> Data to use
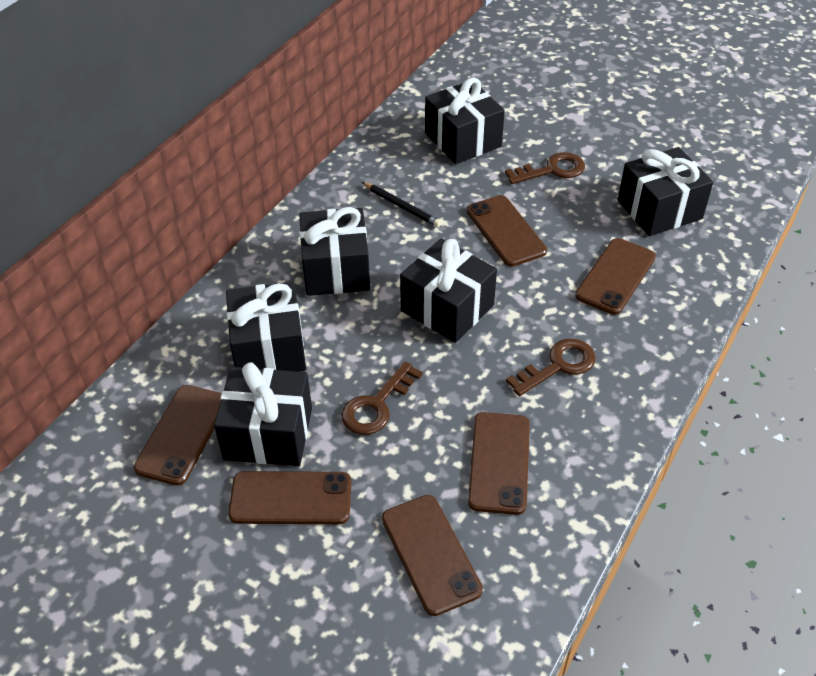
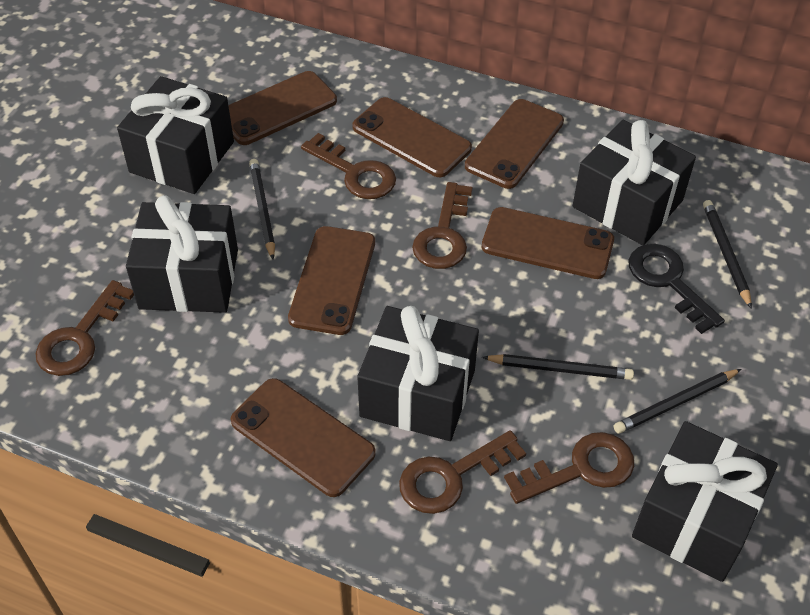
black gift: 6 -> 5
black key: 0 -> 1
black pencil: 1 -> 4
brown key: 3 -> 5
* * *
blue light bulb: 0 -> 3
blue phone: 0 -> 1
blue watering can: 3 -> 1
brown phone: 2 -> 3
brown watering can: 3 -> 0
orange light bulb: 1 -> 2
--
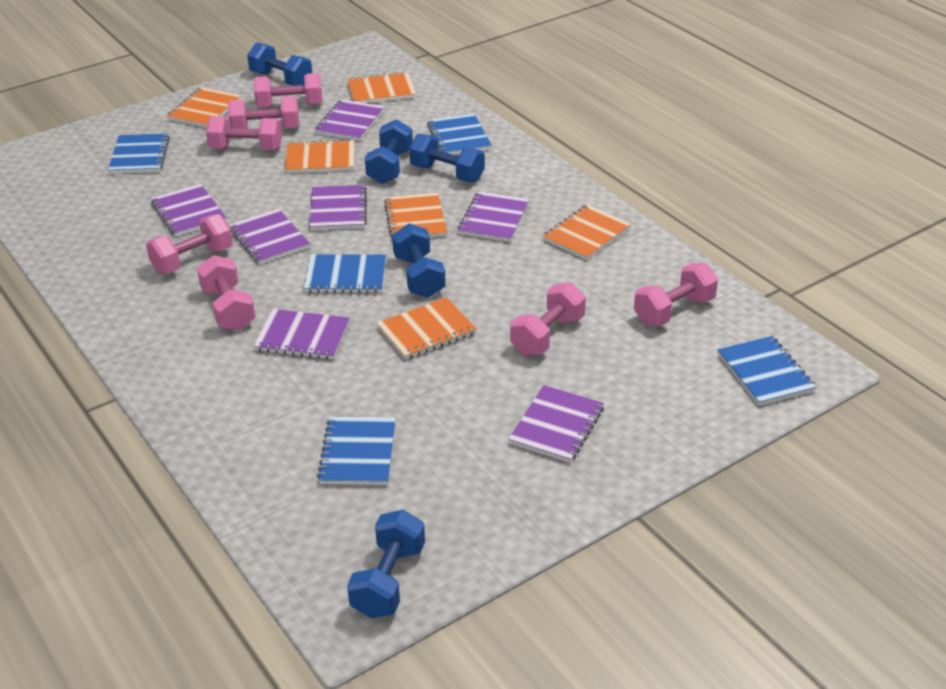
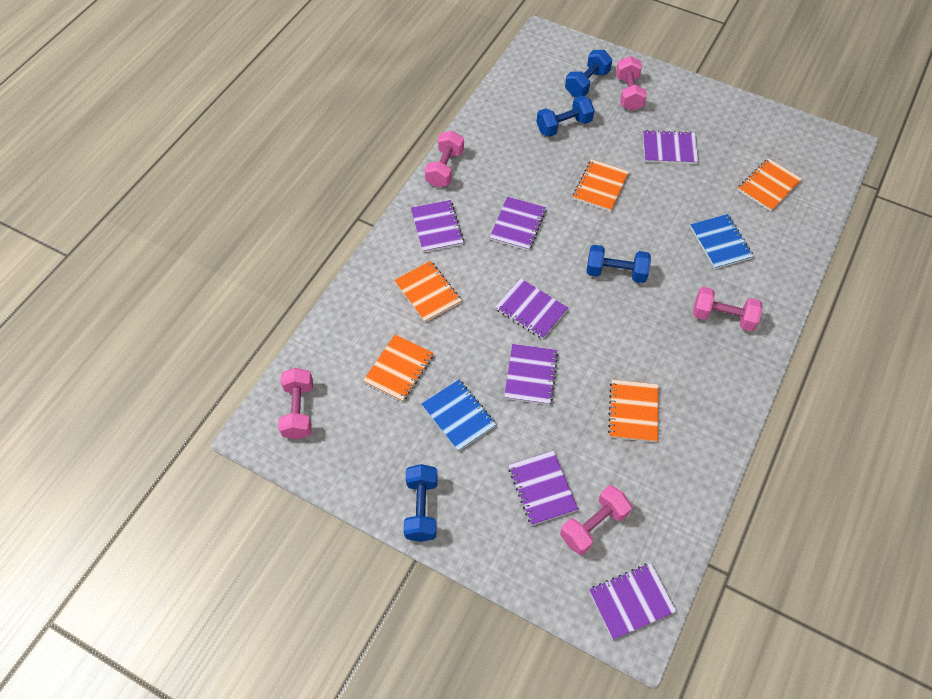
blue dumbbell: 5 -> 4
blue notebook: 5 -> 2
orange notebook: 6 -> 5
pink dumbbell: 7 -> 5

> Work task
The response must hold only the lines above from the line with "black gift: 6 -> 5" through the line with "brown key: 3 -> 5", each copied exactly, both ends kept.

> Solution to this task
black gift: 6 -> 5
black key: 0 -> 1
black pencil: 1 -> 4
brown key: 3 -> 5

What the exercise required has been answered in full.